* **WHAT YOU NEED TO DO**
Pictures stay out of your copy, but everything else in the records below must be repeated exactly.

* **MATERIAL FOR THIS EXERCISE**
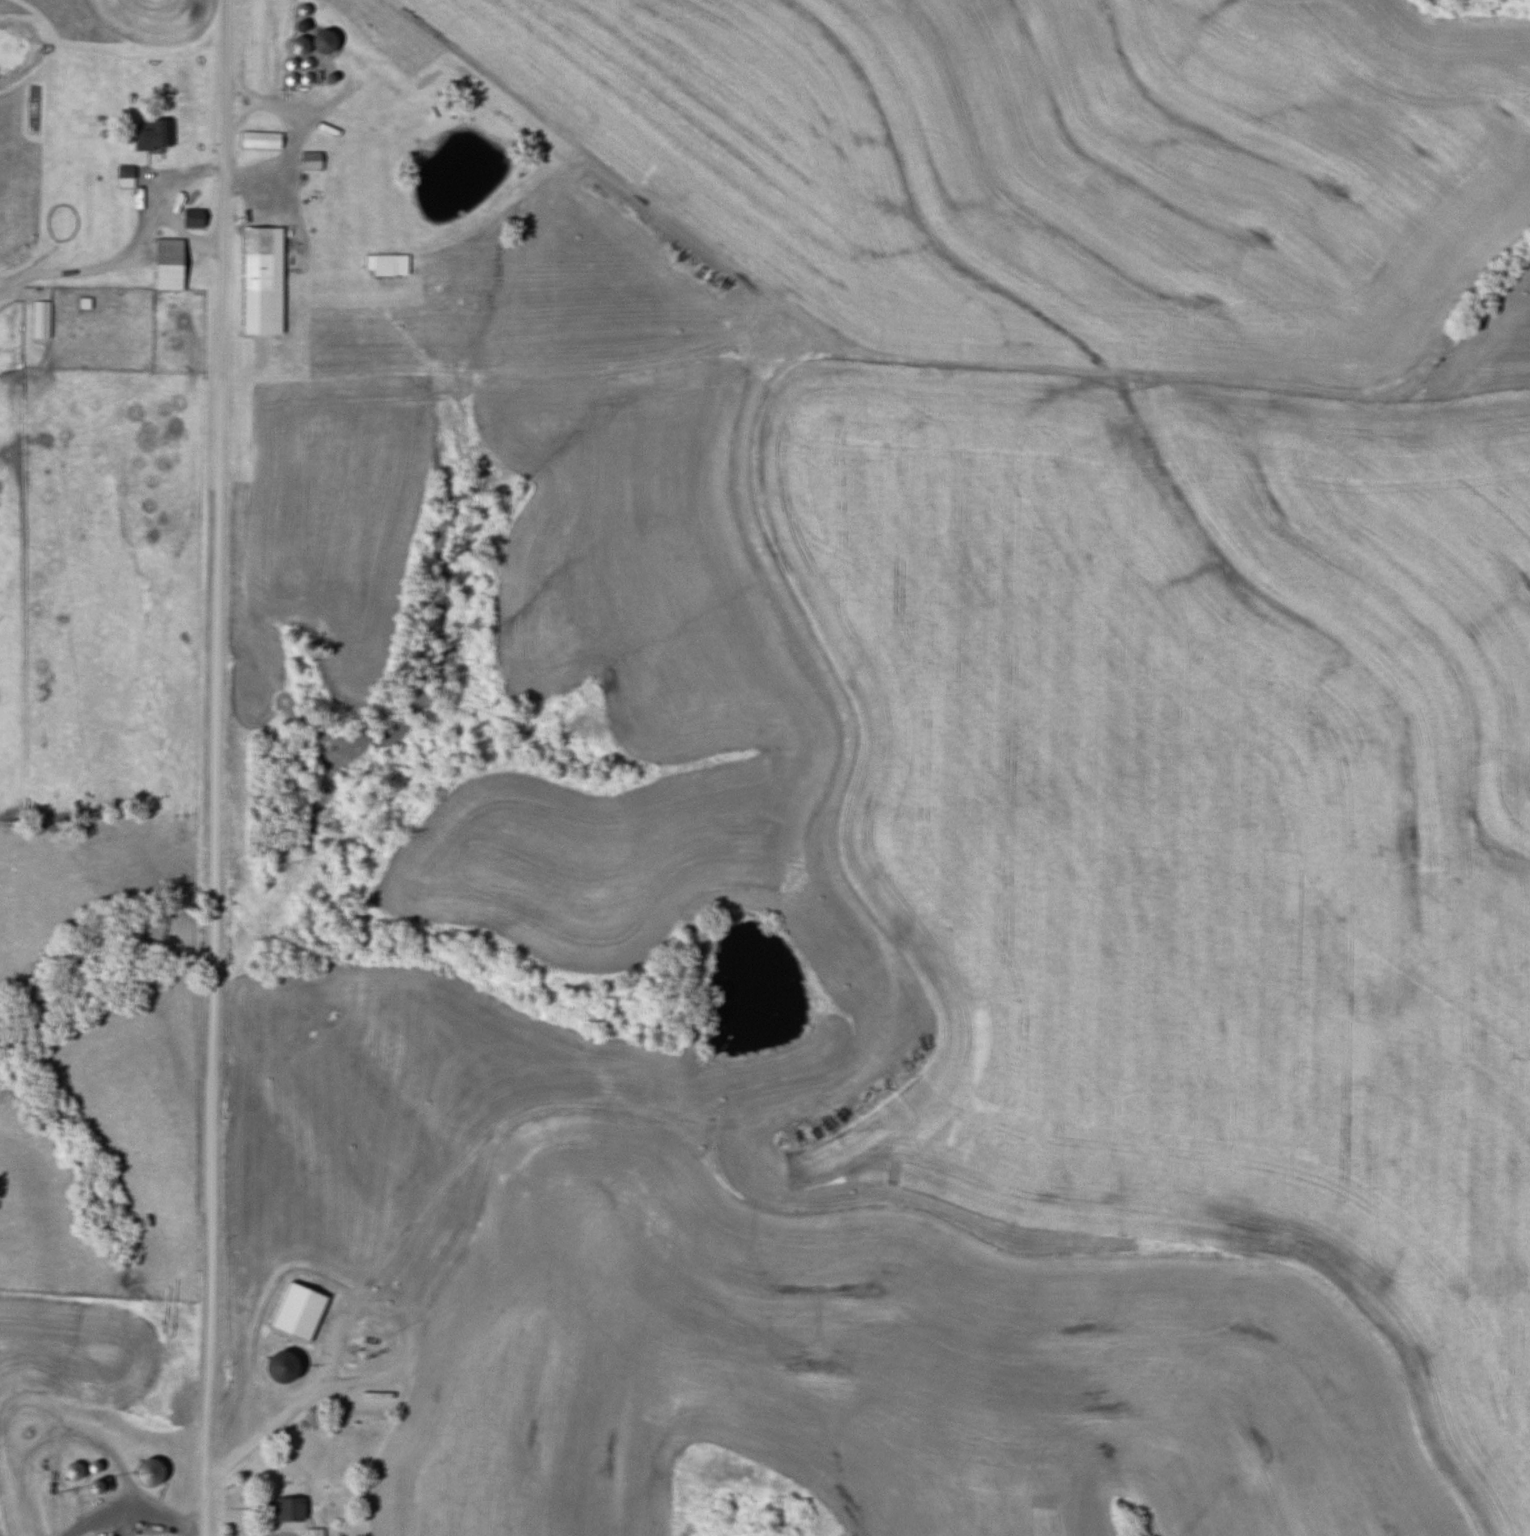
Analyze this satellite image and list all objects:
building: (321, 40)
building: (298, 45)
building: (154, 132)
building: (259, 140)
building: (309, 160)
building: (124, 176)
building: (191, 217)
road: (126, 252)
building: (167, 264)
building: (261, 280)
building: (39, 319)
road: (214, 767)
building: (297, 1311)
building: (280, 1367)
building: (72, 1470)
building: (147, 1471)
building: (93, 1485)
building: (285, 1508)
building: (313, 1532)

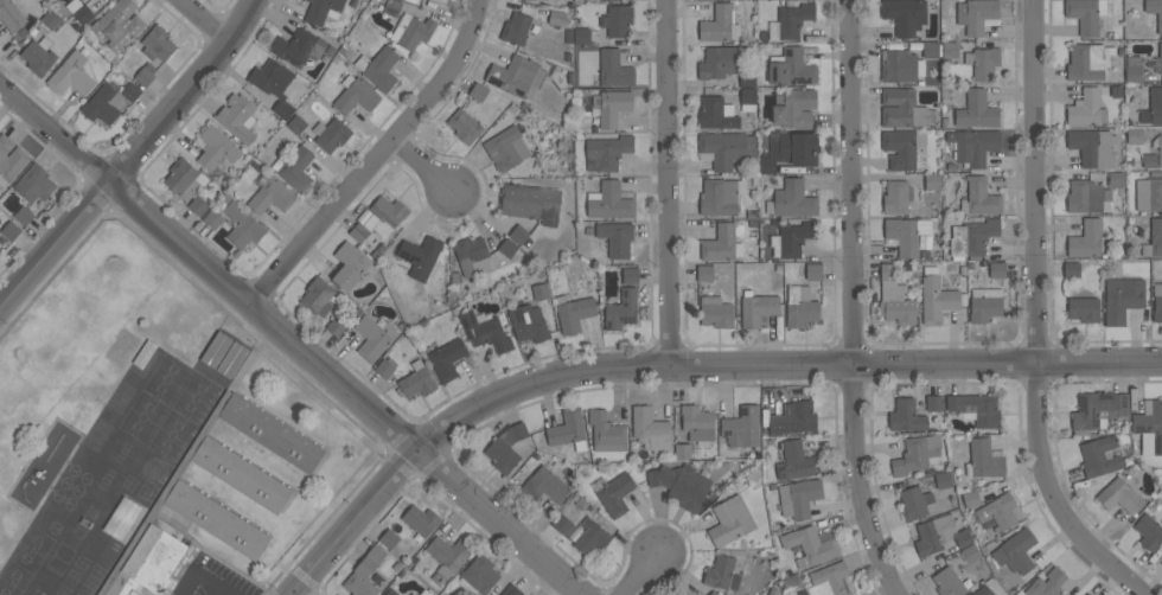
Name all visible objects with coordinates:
building: (401, 0)
building: (81, 1)
building: (392, 7)
building: (79, 10)
building: (322, 10)
building: (1155, 11)
building: (1085, 14)
building: (905, 15)
building: (976, 15)
building: (11, 16)
building: (556, 17)
building: (49, 19)
road: (209, 19)
building: (793, 19)
building: (616, 20)
building: (118, 23)
building: (719, 24)
building: (515, 28)
building: (411, 31)
building: (581, 36)
building: (157, 44)
building: (298, 47)
building: (930, 49)
building: (950, 49)
building: (38, 56)
building: (1158, 60)
building: (1088, 61)
building: (717, 62)
building: (983, 63)
building: (900, 65)
building: (379, 68)
building: (790, 68)
building: (614, 69)
building: (1133, 69)
building: (145, 74)
building: (71, 75)
building: (515, 75)
building: (747, 78)
building: (272, 79)
building: (130, 91)
building: (478, 92)
building: (355, 95)
building: (747, 99)
building: (103, 104)
building: (611, 106)
building: (1153, 107)
building: (282, 108)
building: (793, 108)
building: (901, 108)
building: (1086, 108)
building: (976, 110)
building: (717, 113)
building: (237, 119)
building: (296, 124)
building: (464, 126)
building: (331, 134)
building: (1134, 135)
building: (975, 146)
building: (216, 147)
building: (507, 148)
building: (902, 148)
building: (1093, 148)
building: (1158, 148)
building: (725, 149)
building: (788, 150)
building: (606, 152)
road: (132, 159)
building: (10, 160)
road: (378, 160)
building: (1148, 161)
road: (425, 162)
building: (294, 168)
building: (182, 178)
building: (1116, 179)
road: (671, 181)
building: (932, 181)
building: (35, 184)
building: (1149, 194)
building: (720, 196)
building: (897, 196)
building: (270, 197)
building: (979, 197)
building: (1087, 197)
building: (791, 200)
building: (608, 201)
building: (530, 202)
building: (197, 205)
building: (23, 215)
building: (385, 216)
building: (212, 219)
building: (241, 225)
building: (10, 230)
building: (358, 232)
building: (518, 234)
building: (906, 234)
building: (616, 238)
building: (794, 238)
building: (972, 239)
building: (1154, 239)
building: (1087, 240)
building: (719, 244)
building: (507, 248)
building: (0, 251)
building: (471, 255)
building: (419, 256)
building: (349, 265)
building: (1111, 267)
building: (996, 269)
building: (1071, 269)
building: (813, 271)
building: (704, 272)
building: (630, 276)
building: (540, 291)
building: (317, 296)
building: (894, 297)
building: (936, 297)
building: (1122, 299)
road: (852, 300)
building: (1157, 301)
building: (984, 303)
building: (800, 307)
building: (622, 309)
building: (757, 309)
building: (1083, 309)
building: (715, 312)
building: (573, 313)
road: (1035, 317)
building: (528, 324)
building: (335, 326)
building: (485, 331)
building: (373, 337)
road: (292, 339)
building: (446, 359)
road: (683, 363)
park: (166, 378)
building: (416, 383)
park: (194, 396)
building: (933, 403)
building: (975, 409)
building: (1097, 410)
park: (141, 416)
building: (905, 416)
building: (794, 418)
building: (698, 424)
building: (741, 427)
building: (1149, 427)
building: (566, 428)
building: (649, 429)
building: (270, 432)
building: (606, 432)
park: (170, 434)
building: (506, 447)
building: (682, 451)
building: (916, 455)
building: (1099, 456)
building: (983, 459)
building: (796, 461)
building: (240, 473)
building: (942, 480)
park: (128, 482)
building: (680, 484)
building: (545, 485)
park: (143, 491)
building: (615, 494)
building: (1119, 496)
building: (799, 498)
building: (970, 499)
building: (915, 503)
building: (999, 511)
building: (121, 518)
building: (215, 518)
building: (420, 520)
building: (729, 521)
building: (563, 525)
building: (1149, 531)
building: (934, 533)
building: (590, 535)
building: (388, 538)
building: (962, 538)
building: (809, 546)
building: (1015, 551)
building: (376, 553)
building: (969, 553)
building: (448, 554)
park: (23, 560)
park: (80, 561)
building: (147, 563)
park: (96, 571)
building: (718, 572)
road: (643, 573)
building: (480, 574)
park: (71, 576)
road: (201, 578)
building: (361, 578)
parking lot: (211, 579)
building: (829, 580)
building: (948, 583)
building: (1047, 584)
park: (87, 586)
park: (62, 590)
building: (511, 590)
building: (983, 591)
road: (302, 592)
building: (391, 592)
building: (424, 592)
building: (713, 593)
park: (76, 594)
building: (412, 594)
building: (677, 594)
building: (1087, 594)

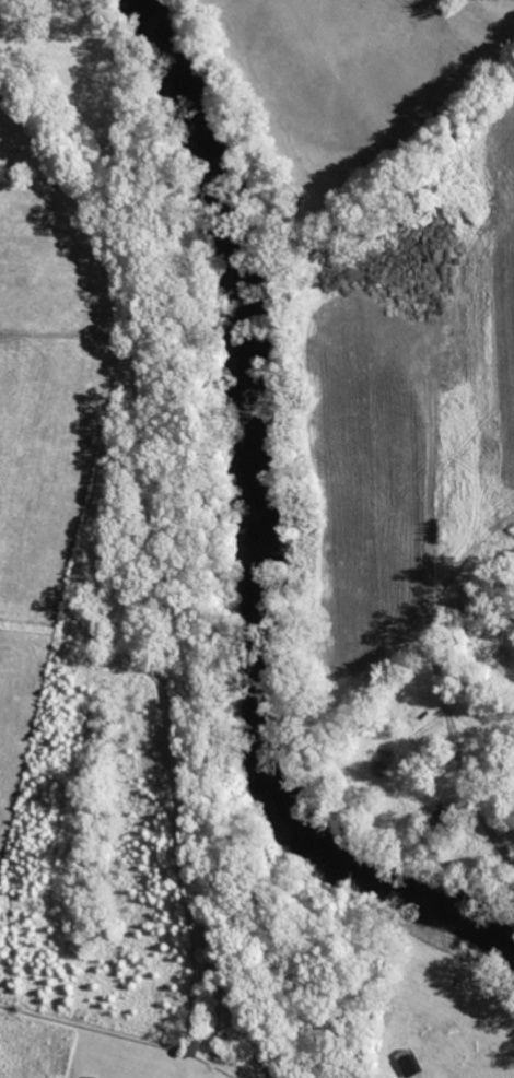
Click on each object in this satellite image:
river: (283, 539)
road: (479, 803)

* **RESPONSE BELOW**
Analyze this satellite image and list all objects:
building: (321, 40)
building: (298, 45)
building: (154, 132)
building: (259, 140)
building: (309, 160)
building: (124, 176)
building: (191, 217)
road: (126, 252)
building: (167, 264)
building: (261, 280)
building: (39, 319)
road: (214, 767)
building: (297, 1311)
building: (280, 1367)
building: (72, 1470)
building: (147, 1471)
building: (93, 1485)
building: (285, 1508)
building: (313, 1532)

Name all visible objects with coordinates:
building: (401, 0)
building: (81, 1)
building: (392, 7)
building: (79, 10)
building: (322, 10)
building: (1155, 11)
building: (1085, 14)
building: (905, 15)
building: (976, 15)
building: (11, 16)
building: (556, 17)
building: (49, 19)
road: (209, 19)
building: (793, 19)
building: (616, 20)
building: (118, 23)
building: (719, 24)
building: (515, 28)
building: (411, 31)
building: (581, 36)
building: (157, 44)
building: (298, 47)
building: (930, 49)
building: (950, 49)
building: (38, 56)
building: (1158, 60)
building: (1088, 61)
building: (717, 62)
building: (983, 63)
building: (900, 65)
building: (379, 68)
building: (790, 68)
building: (614, 69)
building: (1133, 69)
building: (145, 74)
building: (71, 75)
building: (515, 75)
building: (747, 78)
building: (272, 79)
building: (130, 91)
building: (478, 92)
building: (355, 95)
building: (747, 99)
building: (103, 104)
building: (611, 106)
building: (1153, 107)
building: (282, 108)
building: (793, 108)
building: (901, 108)
building: (1086, 108)
building: (976, 110)
building: (717, 113)
building: (237, 119)
building: (296, 124)
building: (464, 126)
building: (331, 134)
building: (1134, 135)
building: (975, 146)
building: (216, 147)
building: (507, 148)
building: (902, 148)
building: (1093, 148)
building: (1158, 148)
building: (725, 149)
building: (788, 150)
building: (606, 152)
road: (132, 159)
building: (10, 160)
road: (378, 160)
building: (1148, 161)
road: (425, 162)
building: (294, 168)
building: (182, 178)
building: (1116, 179)
road: (671, 181)
building: (932, 181)
building: (35, 184)
building: (1149, 194)
building: (720, 196)
building: (897, 196)
building: (270, 197)
building: (979, 197)
building: (1087, 197)
building: (791, 200)
building: (608, 201)
building: (530, 202)
building: (197, 205)
building: (23, 215)
building: (385, 216)
building: (212, 219)
building: (241, 225)
building: (10, 230)
building: (358, 232)
building: (518, 234)
building: (906, 234)
building: (616, 238)
building: (794, 238)
building: (972, 239)
building: (1154, 239)
building: (1087, 240)
building: (719, 244)
building: (507, 248)
building: (0, 251)
building: (471, 255)
building: (419, 256)
building: (349, 265)
building: (1111, 267)
building: (996, 269)
building: (1071, 269)
building: (813, 271)
building: (704, 272)
building: (630, 276)
building: (540, 291)
building: (317, 296)
building: (894, 297)
building: (936, 297)
building: (1122, 299)
road: (852, 300)
building: (1157, 301)
building: (984, 303)
building: (800, 307)
building: (622, 309)
building: (757, 309)
building: (1083, 309)
building: (715, 312)
building: (573, 313)
road: (1035, 317)
building: (528, 324)
building: (335, 326)
building: (485, 331)
building: (373, 337)
road: (292, 339)
building: (446, 359)
road: (683, 363)
park: (166, 378)
building: (416, 383)
park: (194, 396)
building: (933, 403)
building: (975, 409)
building: (1097, 410)
park: (141, 416)
building: (905, 416)
building: (794, 418)
building: (698, 424)
building: (741, 427)
building: (1149, 427)
building: (566, 428)
building: (649, 429)
building: (270, 432)
building: (606, 432)
park: (170, 434)
building: (506, 447)
building: (682, 451)
building: (916, 455)
building: (1099, 456)
building: (983, 459)
building: (796, 461)
building: (240, 473)
building: (942, 480)
park: (128, 482)
building: (680, 484)
building: (545, 485)
park: (143, 491)
building: (615, 494)
building: (1119, 496)
building: (799, 498)
building: (970, 499)
building: (915, 503)
building: (999, 511)
building: (121, 518)
building: (215, 518)
building: (420, 520)
building: (729, 521)
building: (563, 525)
building: (1149, 531)
building: (934, 533)
building: (590, 535)
building: (388, 538)
building: (962, 538)
building: (809, 546)
building: (1015, 551)
building: (376, 553)
building: (969, 553)
building: (448, 554)
park: (23, 560)
park: (80, 561)
building: (147, 563)
park: (96, 571)
building: (718, 572)
road: (643, 573)
building: (480, 574)
park: (71, 576)
road: (201, 578)
building: (361, 578)
parking lot: (211, 579)
building: (829, 580)
building: (948, 583)
building: (1047, 584)
park: (87, 586)
park: (62, 590)
building: (511, 590)
building: (983, 591)
road: (302, 592)
building: (391, 592)
building: (424, 592)
building: (713, 593)
park: (76, 594)
building: (412, 594)
building: (677, 594)
building: (1087, 594)

Click on each object in this satellite image:
river: (283, 539)
road: (479, 803)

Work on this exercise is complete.